Every record below should be transcribed exactly. Omit the images.

▶ [The records]:
Start of Block

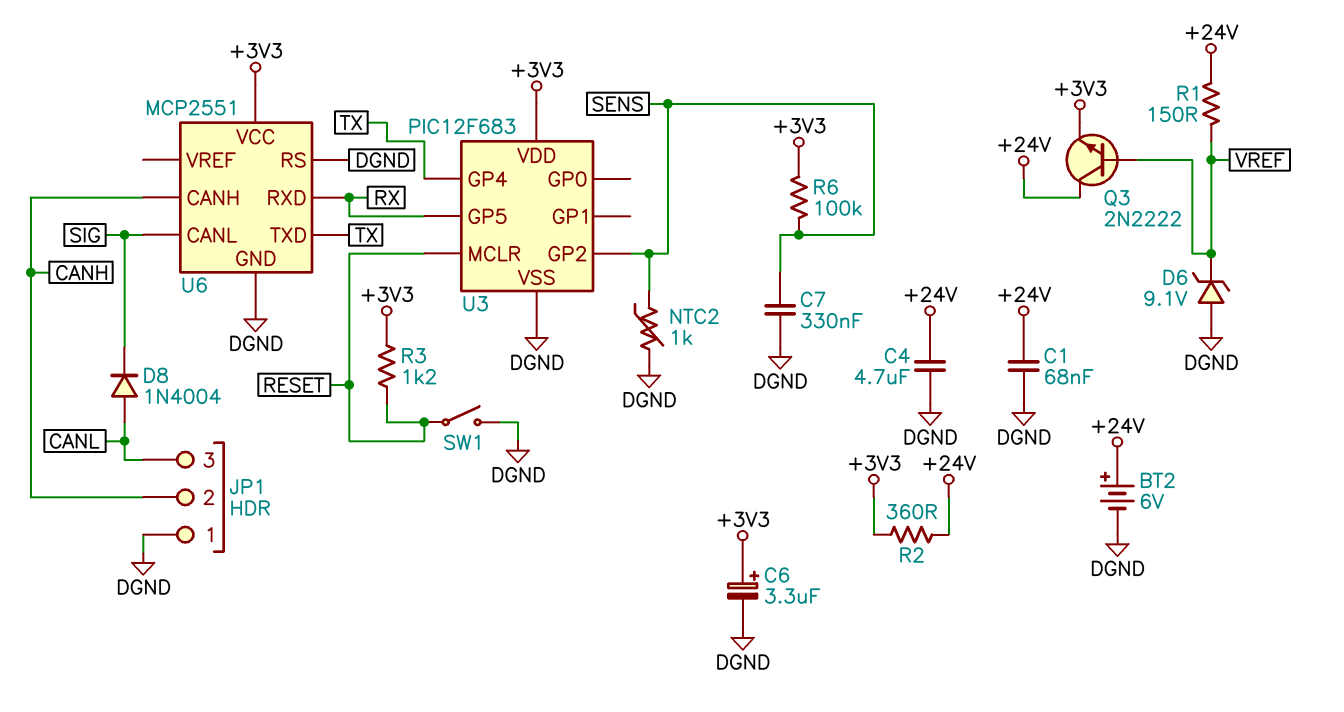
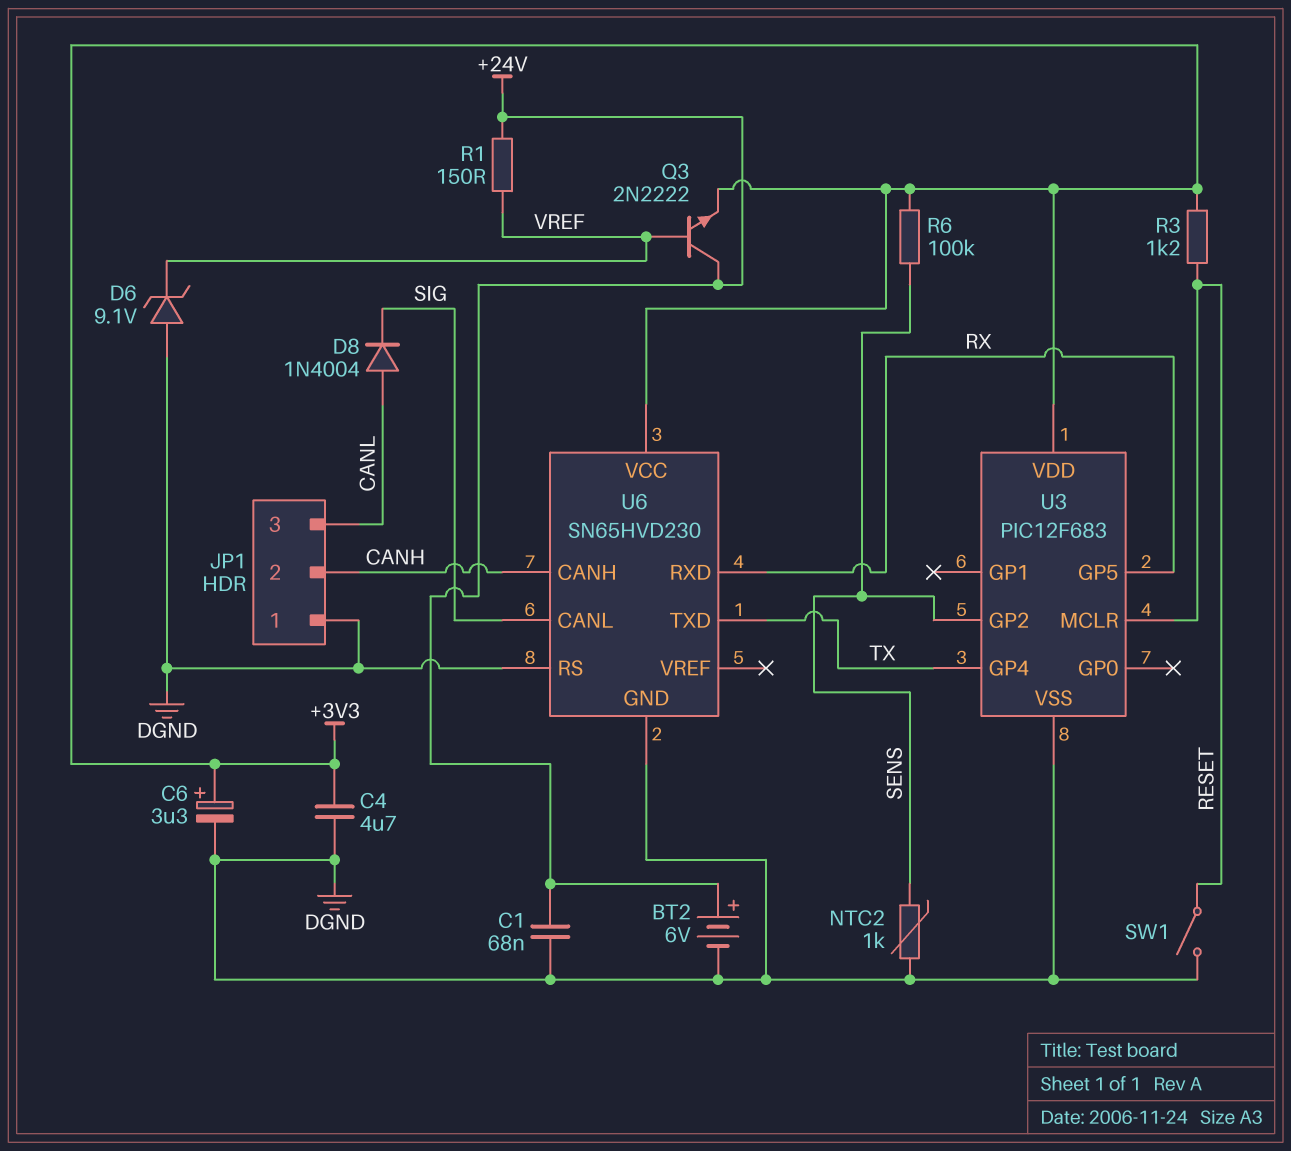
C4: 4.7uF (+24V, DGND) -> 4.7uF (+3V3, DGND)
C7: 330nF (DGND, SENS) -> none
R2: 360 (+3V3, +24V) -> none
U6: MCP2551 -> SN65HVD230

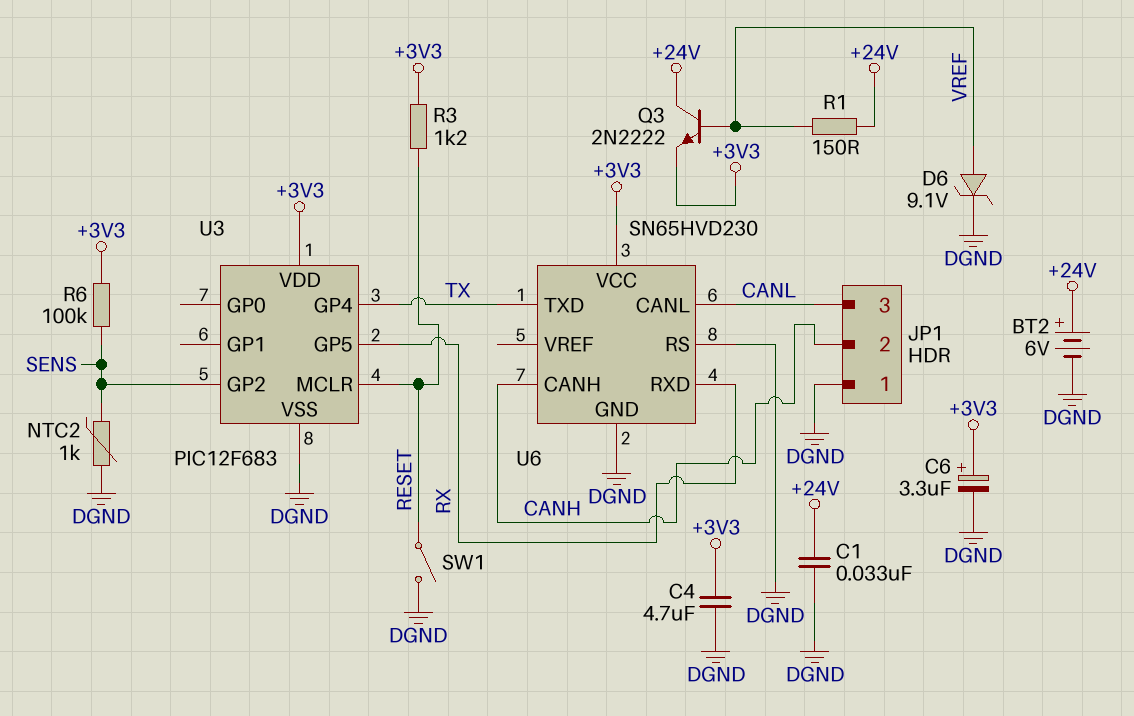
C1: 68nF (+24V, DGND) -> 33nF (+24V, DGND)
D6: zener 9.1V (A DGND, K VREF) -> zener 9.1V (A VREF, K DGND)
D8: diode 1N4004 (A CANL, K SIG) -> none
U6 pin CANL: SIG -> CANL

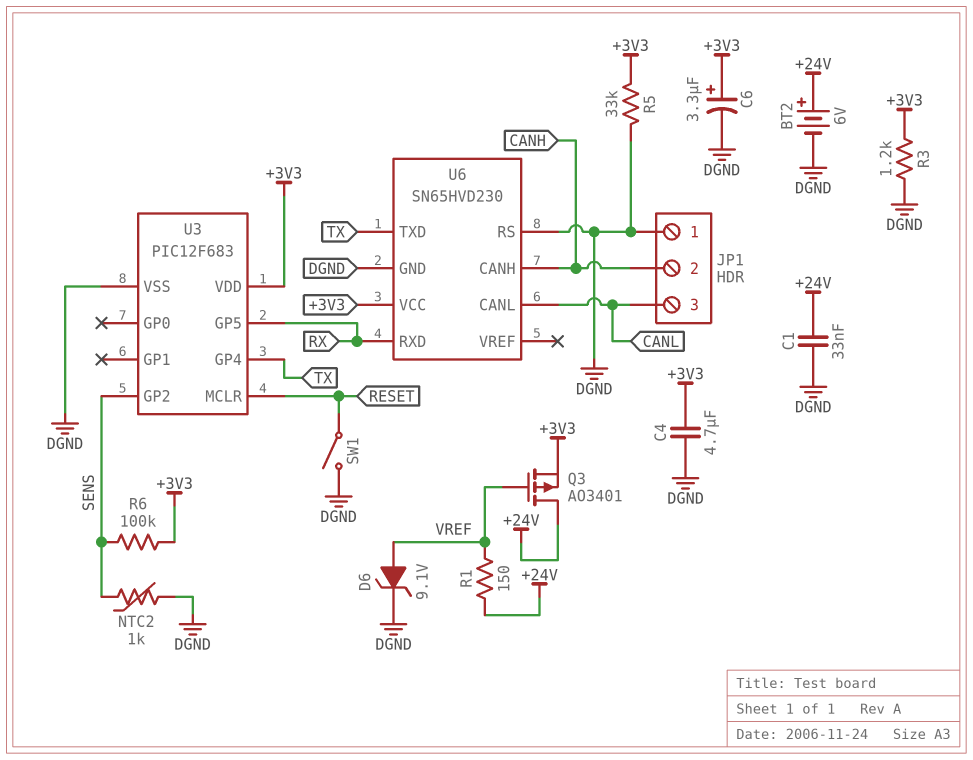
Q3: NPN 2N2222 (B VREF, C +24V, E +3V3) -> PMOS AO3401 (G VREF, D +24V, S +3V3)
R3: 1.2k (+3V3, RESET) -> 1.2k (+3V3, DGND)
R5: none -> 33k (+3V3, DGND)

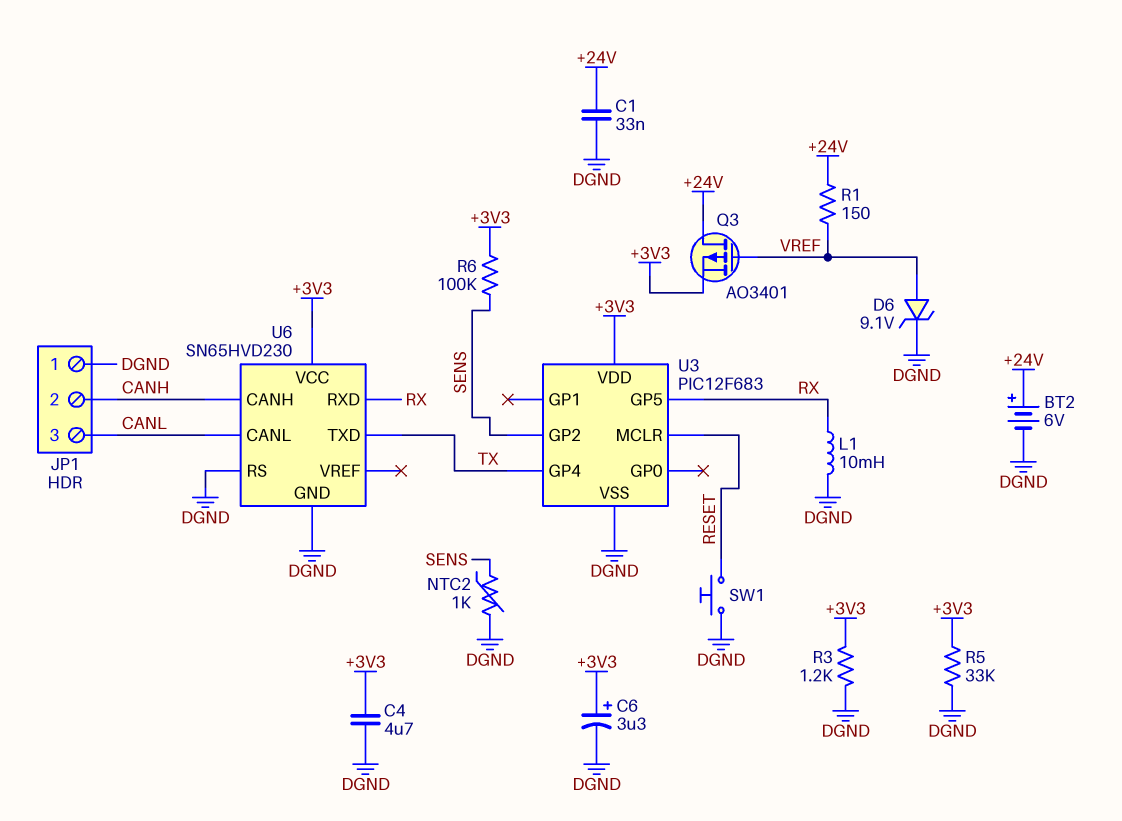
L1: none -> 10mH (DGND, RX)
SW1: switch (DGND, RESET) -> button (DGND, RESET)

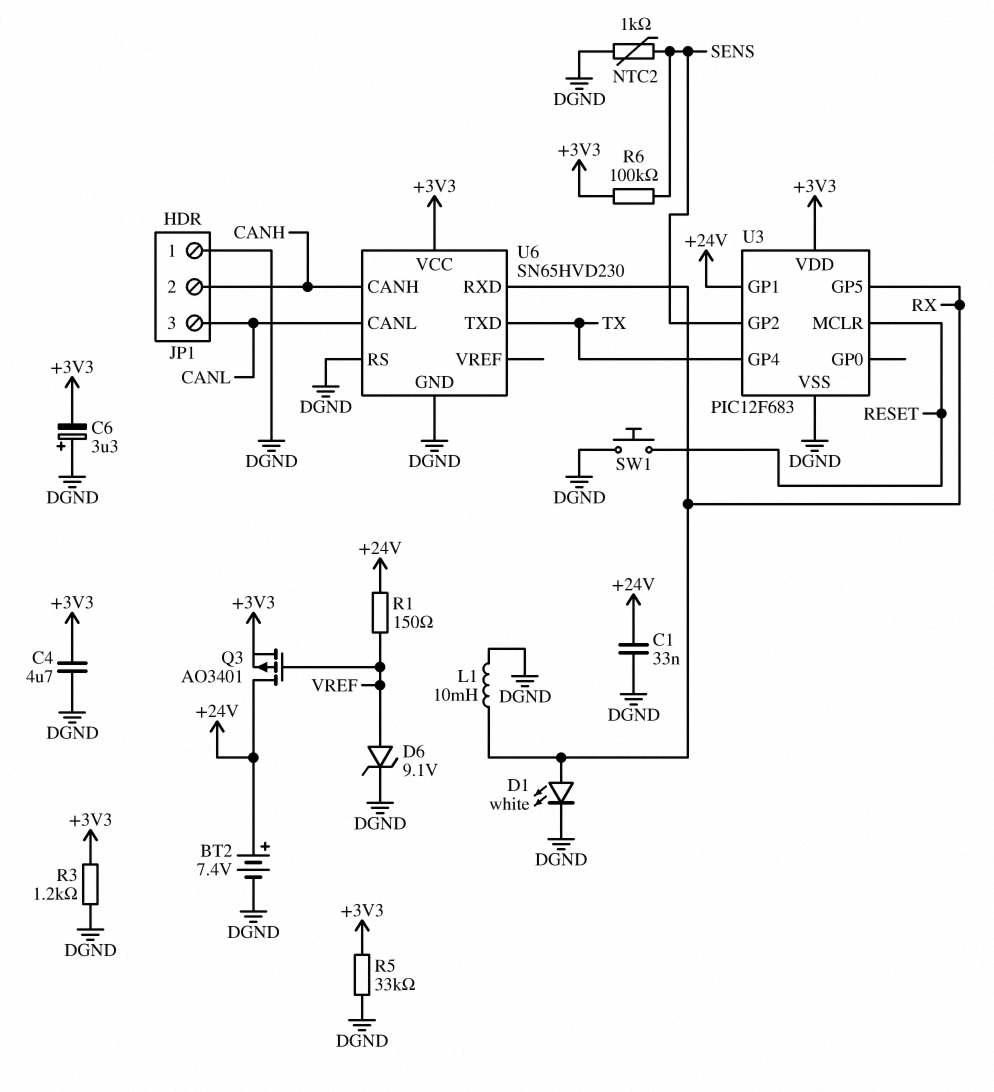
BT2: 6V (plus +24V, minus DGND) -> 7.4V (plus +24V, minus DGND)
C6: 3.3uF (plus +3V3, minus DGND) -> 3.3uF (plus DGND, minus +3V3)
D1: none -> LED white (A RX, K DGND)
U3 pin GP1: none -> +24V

End of Block

▶ [Solution]:
C4: 4.7uF (+24V, DGND) -> 4.7uF (+3V3, DGND)
C7: 330nF (DGND, SENS) -> none
R2: 360 (+3V3, +24V) -> none
U6: MCP2551 -> SN65HVD230

C1: 68nF (+24V, DGND) -> 33nF (+24V, DGND)
D6: zener 9.1V (A DGND, K VREF) -> zener 9.1V (A VREF, K DGND)
D8: diode 1N4004 (A CANL, K SIG) -> none
U6 pin CANL: SIG -> CANL

Q3: NPN 2N2222 (B VREF, C +24V, E +3V3) -> PMOS AO3401 (G VREF, D +24V, S +3V3)
R3: 1.2k (+3V3, RESET) -> 1.2k (+3V3, DGND)
R5: none -> 33k (+3V3, DGND)

L1: none -> 10mH (DGND, RX)
SW1: switch (DGND, RESET) -> button (DGND, RESET)

BT2: 6V (plus +24V, minus DGND) -> 7.4V (plus +24V, minus DGND)
C6: 3.3uF (plus +3V3, minus DGND) -> 3.3uF (plus DGND, minus +3V3)
D1: none -> LED white (A RX, K DGND)
U3 pin GP1: none -> +24V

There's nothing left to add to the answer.